## Prompt
Within the entries below, please retype exactly the lines starting with the line that has "(414, 81) = (257, 111): green" and going on through the line that has "camera: 85 degrees left, 15 degrees up", but not the pictures.

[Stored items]

________

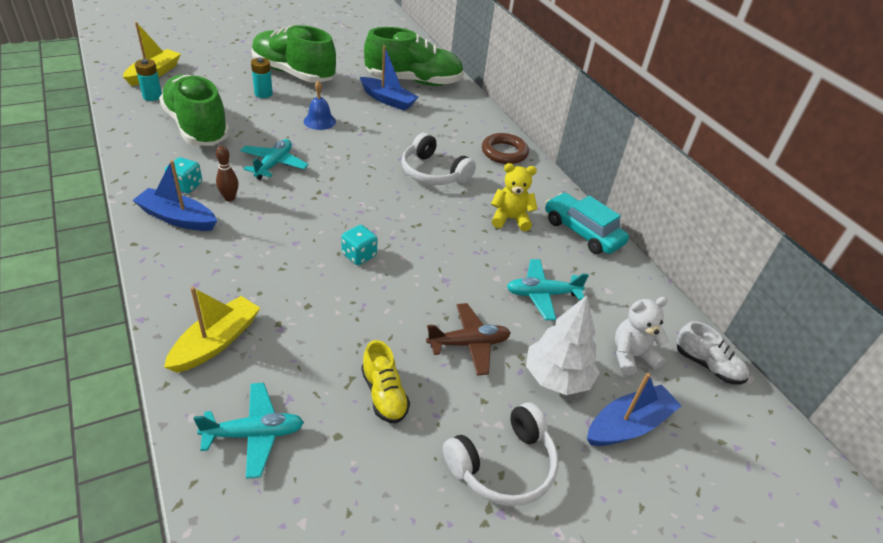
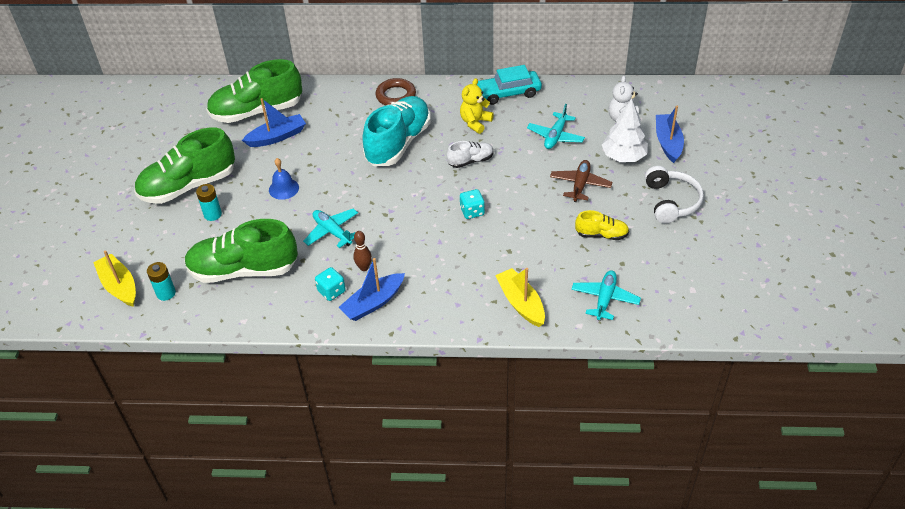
camera: 55 degrees left, 5 degrees up
(414, 81) = (257, 111): green shoe -> green shoe turned 135 degrees counterclockwise
(433, 172) = (398, 143): white headphones -> turquoise shoe
(707, 365) = (644, 93): white shoe -> white shoe (470, 161)

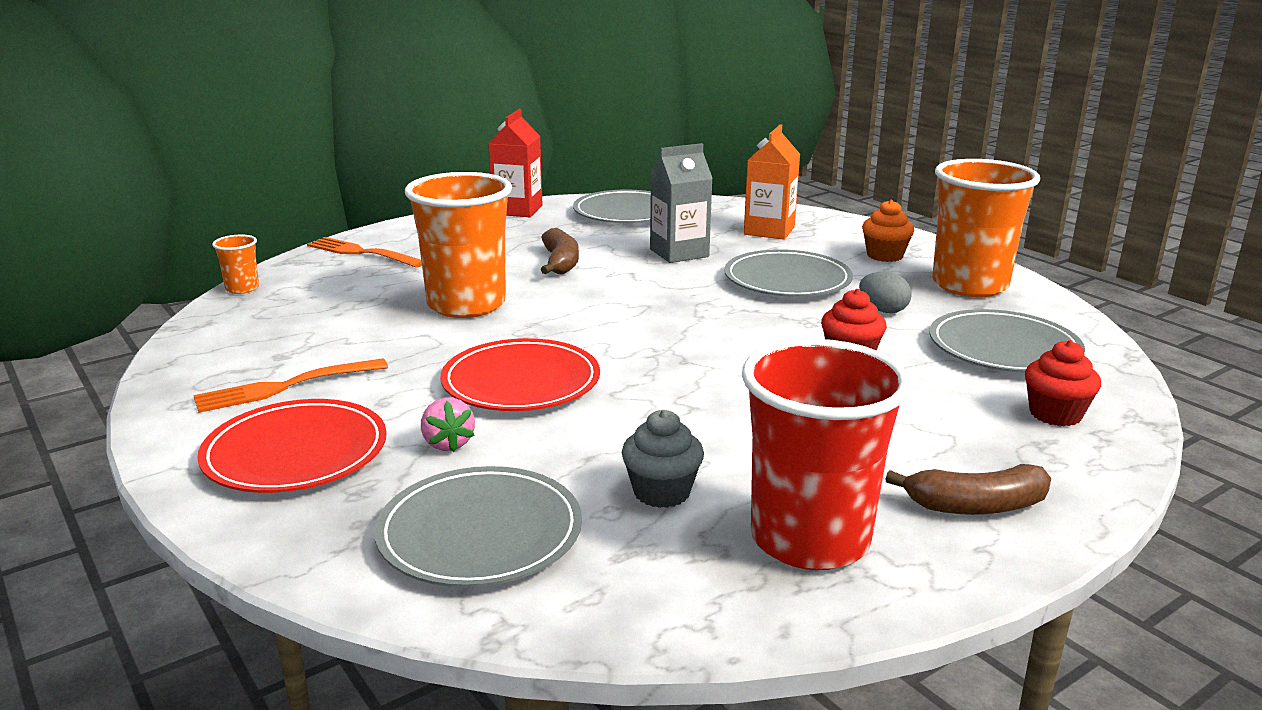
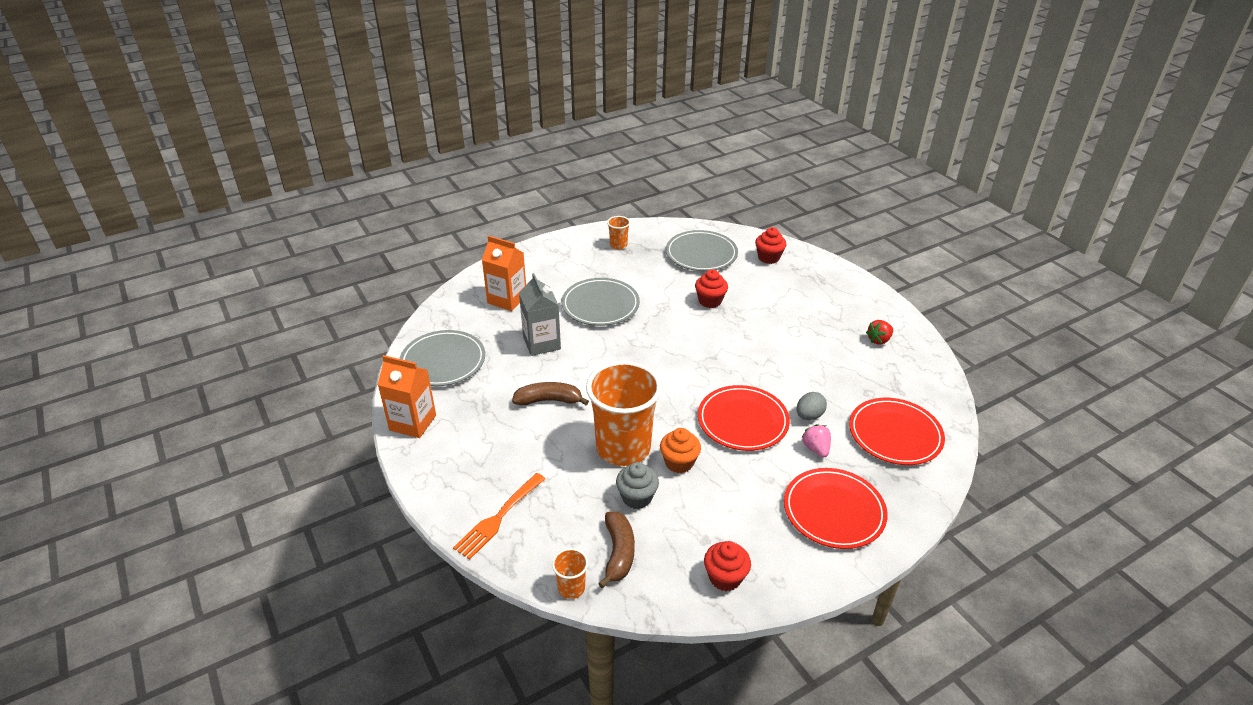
camera: 85 degrees left, 15 degrees up
(208, 368) = (725, 577): none -> red cupcake
(286, 386) = (751, 529): orange fork -> none
(448, 443) = (816, 449): pink strawberry -> pink strawberry turned 90 degrees counterclockwise
(480, 533) = (895, 434): grey plate -> red plate
(517, 210) = (413, 423): red carton -> orange carton
(662, 492) = (850, 376): grey cupcake -> grey cupcake (637, 497)
(810, 539) = (879, 340): red cup -> red strawberry
(883, 310) = (650, 280): grey egg -> grey egg (809, 416)
(884, 255) = (566, 263): orange cupcake -> orange cupcake (679, 462)
(969, 285) = (618, 245): orange cup -> orange cup, size x0.43
(976, 506) = (846, 295): brown banana -> brown banana (618, 553)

________

## Finished task
(414, 81) = (257, 111): green shoe -> green shoe turned 135 degrees counterclockwise
(433, 172) = (398, 143): white headphones -> turquoise shoe
(707, 365) = (644, 93): white shoe -> white shoe (470, 161)

camera: 85 degrees left, 15 degrees up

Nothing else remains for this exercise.